Task brief
The only acceptable output is every entry, printed exactly.

Records supplied

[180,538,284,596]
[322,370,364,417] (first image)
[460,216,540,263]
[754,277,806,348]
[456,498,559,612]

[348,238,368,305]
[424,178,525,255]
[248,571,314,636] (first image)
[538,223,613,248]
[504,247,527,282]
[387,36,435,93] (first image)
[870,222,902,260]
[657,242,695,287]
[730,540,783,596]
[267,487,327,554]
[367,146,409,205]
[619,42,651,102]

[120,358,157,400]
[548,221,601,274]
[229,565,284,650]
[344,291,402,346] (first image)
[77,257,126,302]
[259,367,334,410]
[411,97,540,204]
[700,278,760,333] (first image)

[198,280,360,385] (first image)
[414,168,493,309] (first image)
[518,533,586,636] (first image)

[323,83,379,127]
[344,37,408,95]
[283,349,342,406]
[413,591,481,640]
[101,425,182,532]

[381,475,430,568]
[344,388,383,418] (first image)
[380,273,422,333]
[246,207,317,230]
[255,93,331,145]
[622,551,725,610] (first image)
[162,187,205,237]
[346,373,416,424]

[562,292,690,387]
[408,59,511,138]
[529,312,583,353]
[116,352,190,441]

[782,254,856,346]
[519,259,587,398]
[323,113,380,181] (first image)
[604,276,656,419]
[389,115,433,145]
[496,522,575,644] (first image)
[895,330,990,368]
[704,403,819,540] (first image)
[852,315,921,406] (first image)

Answer area
[180,538,284,596]
[322,370,364,417] (first image)
[460,216,540,263]
[754,277,806,348]
[456,498,559,612]

[348,238,368,305]
[424,178,525,255]
[248,571,314,636] (first image)
[538,223,613,248]
[504,247,527,282]
[387,36,435,93] (first image)
[870,222,902,260]
[657,242,695,287]
[730,540,783,596]
[267,487,327,554]
[367,146,409,205]
[619,42,651,102]

[120,358,157,400]
[548,221,601,274]
[229,565,284,650]
[344,291,402,346] (first image)
[77,257,126,302]
[259,367,334,410]
[411,97,540,204]
[700,278,760,333] (first image)

[198,280,360,385] (first image)
[414,168,493,309] (first image)
[518,533,586,636] (first image)

[323,83,379,127]
[344,37,408,95]
[283,349,342,406]
[413,591,481,640]
[101,425,182,532]

[381,475,430,568]
[344,388,383,418] (first image)
[380,273,422,333]
[246,207,317,230]
[255,93,331,145]
[622,551,725,610] (first image)
[162,187,205,237]
[346,373,416,424]

[562,292,690,387]
[408,59,511,138]
[529,312,583,353]
[116,352,190,441]

[782,254,856,346]
[519,259,587,398]
[323,113,380,181] (first image)
[604,276,656,419]
[389,115,433,145]
[496,522,575,644] (first image)
[895,330,990,368]
[704,403,819,540] (first image)
[852,315,921,406] (first image)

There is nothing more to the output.